> [Problem to work on] The entries below should be quoted exactly, with no pictures carried over.

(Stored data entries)
____

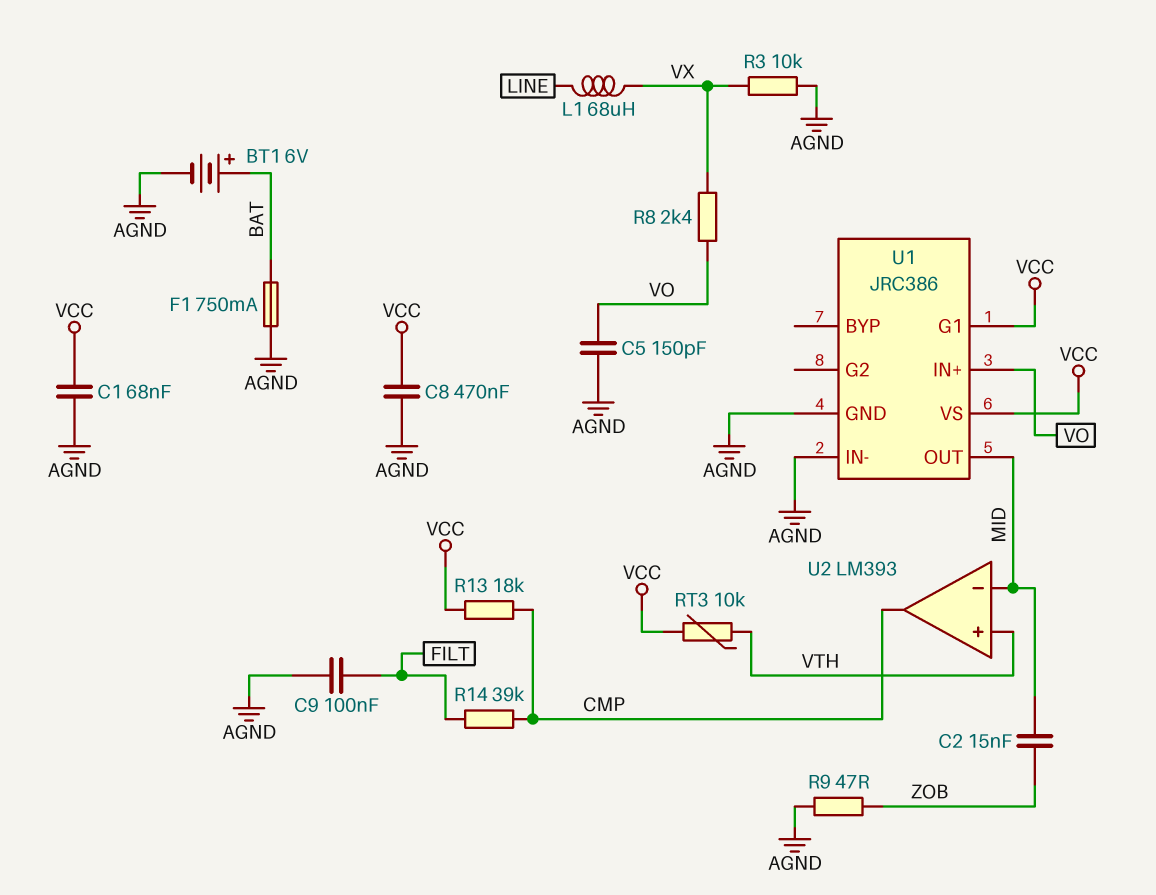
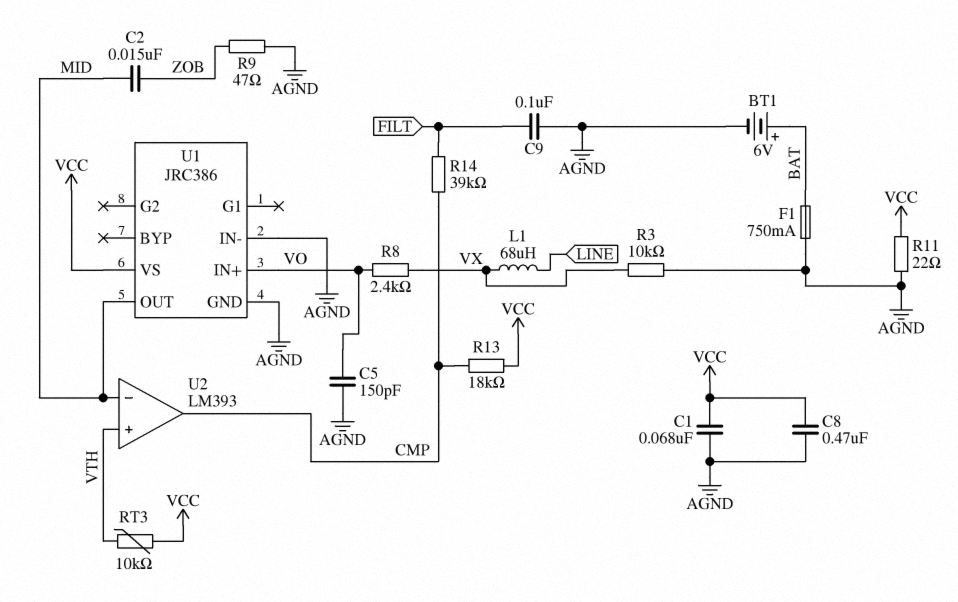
R11: none -> 22 (AGND, VCC)
U1 pin G1: VCC -> none

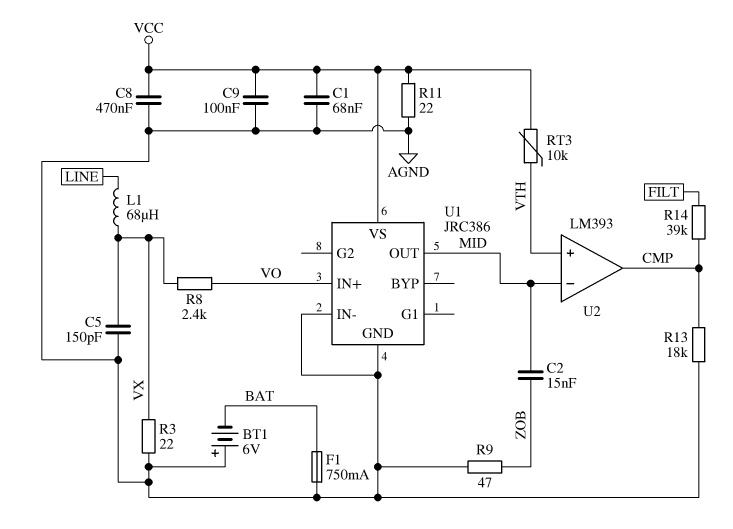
BT1: 6V (plus BAT, minus AGND) -> 6V (plus AGND, minus BAT)
C5: 150pF (AGND, VO) -> 150pF (AGND, VX)
C9: 100nF (AGND, FILT) -> 100nF (AGND, VCC)
R3: 10k (AGND, VX) -> 22 (AGND, VX)
R13: 18k (CMP, VCC) -> 18k (AGND, CMP)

____

> [Solution to this task]
R11: none -> 22 (AGND, VCC)
U1 pin G1: VCC -> none

BT1: 6V (plus BAT, minus AGND) -> 6V (plus AGND, minus BAT)
C5: 150pF (AGND, VO) -> 150pF (AGND, VX)
C9: 100nF (AGND, FILT) -> 100nF (AGND, VCC)
R3: 10k (AGND, VX) -> 22 (AGND, VX)
R13: 18k (CMP, VCC) -> 18k (AGND, CMP)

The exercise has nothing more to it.